Print the whole listing again exactly, keeping no pictures in it.
START ENTRIES SHOWN
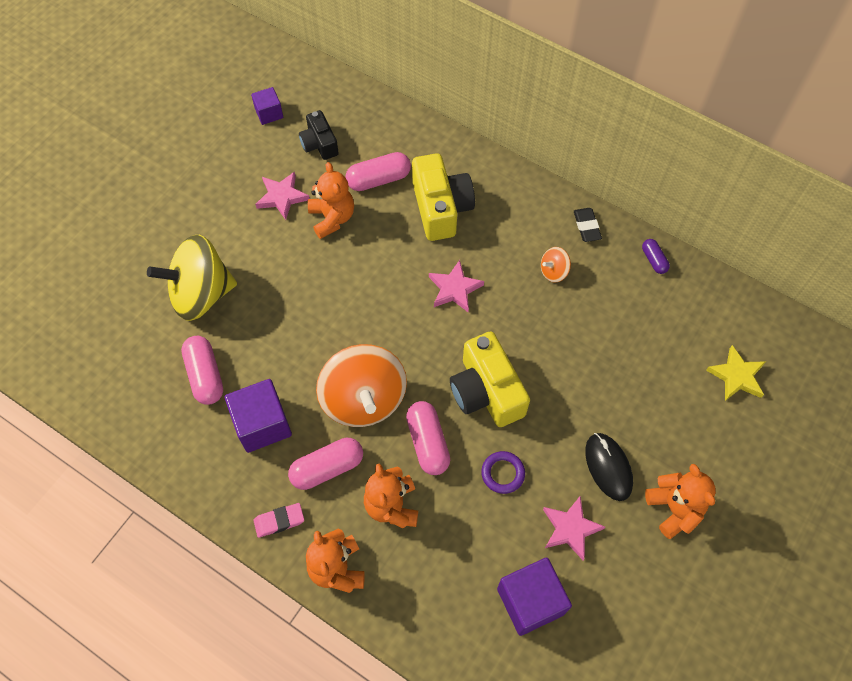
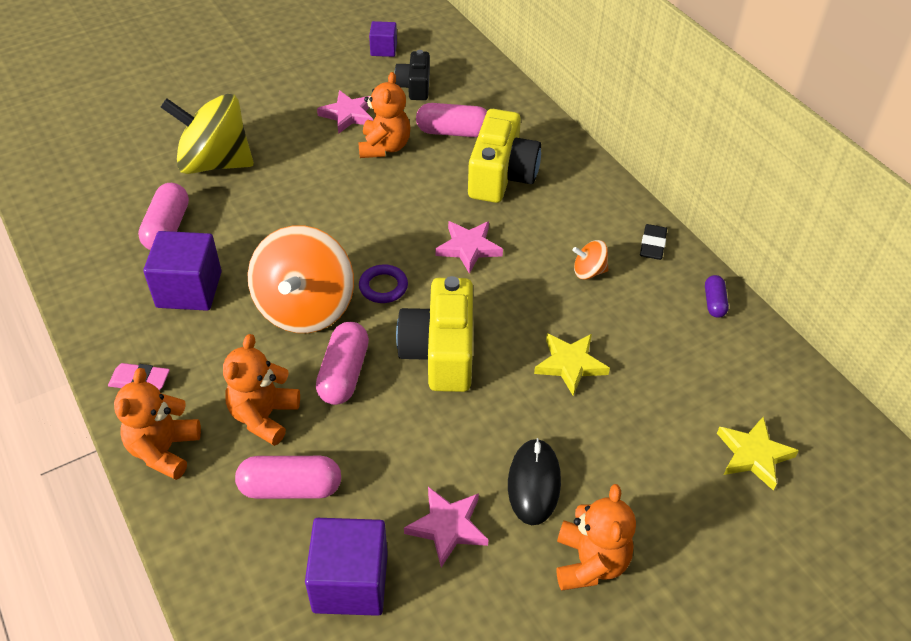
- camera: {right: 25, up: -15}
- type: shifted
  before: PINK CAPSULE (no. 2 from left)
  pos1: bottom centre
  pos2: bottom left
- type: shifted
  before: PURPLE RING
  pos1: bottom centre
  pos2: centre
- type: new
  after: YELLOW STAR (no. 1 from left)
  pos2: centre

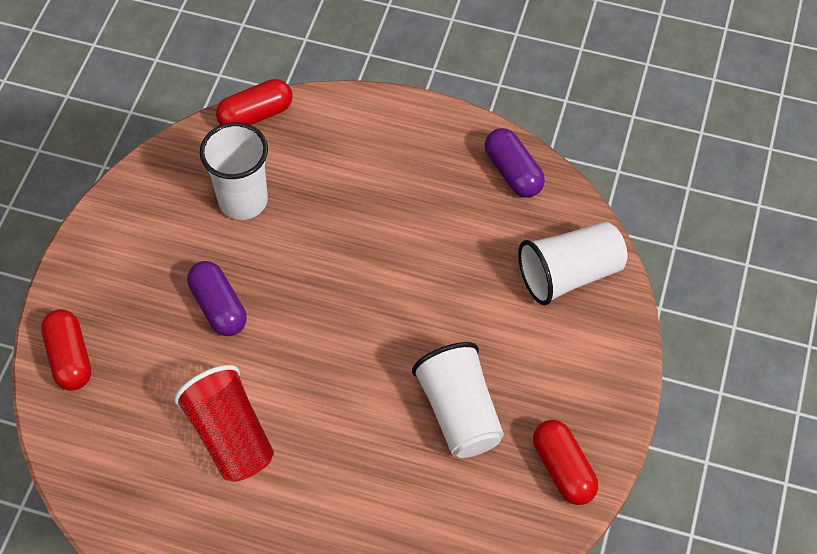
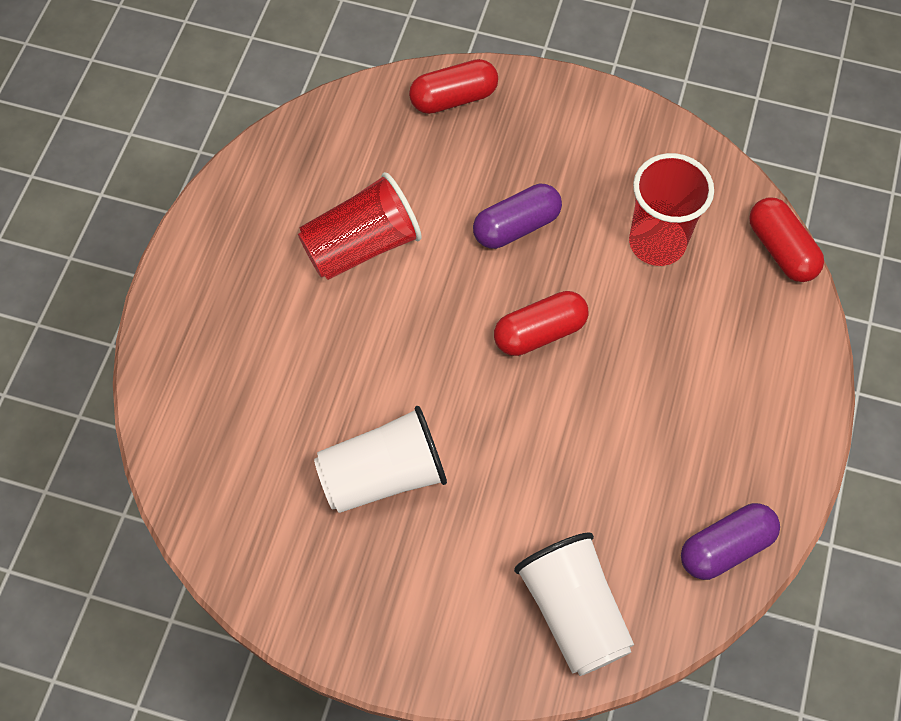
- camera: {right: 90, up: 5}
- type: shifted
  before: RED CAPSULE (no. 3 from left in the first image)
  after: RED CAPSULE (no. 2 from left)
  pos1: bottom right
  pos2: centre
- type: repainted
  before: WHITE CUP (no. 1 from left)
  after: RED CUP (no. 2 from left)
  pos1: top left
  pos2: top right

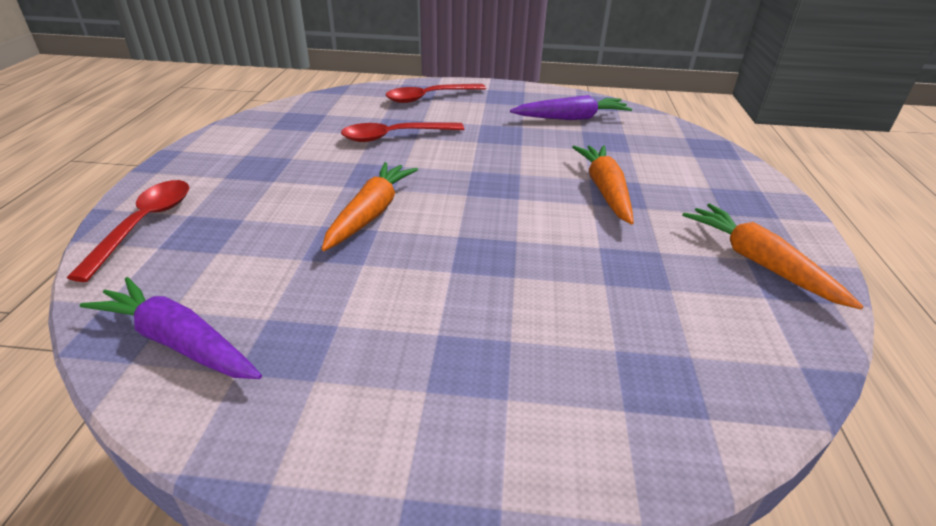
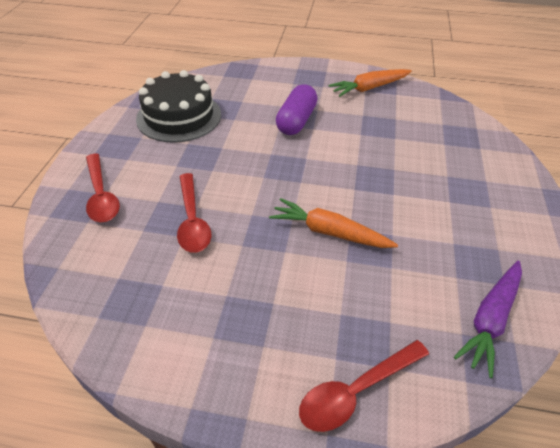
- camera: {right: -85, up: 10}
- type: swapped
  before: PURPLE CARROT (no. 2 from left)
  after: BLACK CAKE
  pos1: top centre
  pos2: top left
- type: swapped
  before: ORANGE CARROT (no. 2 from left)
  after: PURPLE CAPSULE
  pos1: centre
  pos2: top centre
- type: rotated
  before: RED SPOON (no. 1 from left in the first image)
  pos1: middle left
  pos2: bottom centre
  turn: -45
END ENTRIES SHOWN
**RESPONSE TO THE EXERCISE:**
- camera: {right: 25, up: -15}
- type: shifted
  before: PINK CAPSULE (no. 2 from left)
  pos1: bottom centre
  pos2: bottom left
- type: shifted
  before: PURPLE RING
  pos1: bottom centre
  pos2: centre
- type: new
  after: YELLOW STAR (no. 1 from left)
  pos2: centre

- camera: {right: 90, up: 5}
- type: shifted
  before: RED CAPSULE (no. 3 from left in the first image)
  after: RED CAPSULE (no. 2 from left)
  pos1: bottom right
  pos2: centre
- type: repainted
  before: WHITE CUP (no. 1 from left)
  after: RED CUP (no. 2 from left)
  pos1: top left
  pos2: top right

- camera: {right: -85, up: 10}
- type: swapped
  before: PURPLE CARROT (no. 2 from left)
  after: BLACK CAKE
  pos1: top centre
  pos2: top left
- type: swapped
  before: ORANGE CARROT (no. 2 from left)
  after: PURPLE CAPSULE
  pos1: centre
  pos2: top centre
- type: rotated
  before: RED SPOON (no. 1 from left in the first image)
  pos1: middle left
  pos2: bottom centre
  turn: -45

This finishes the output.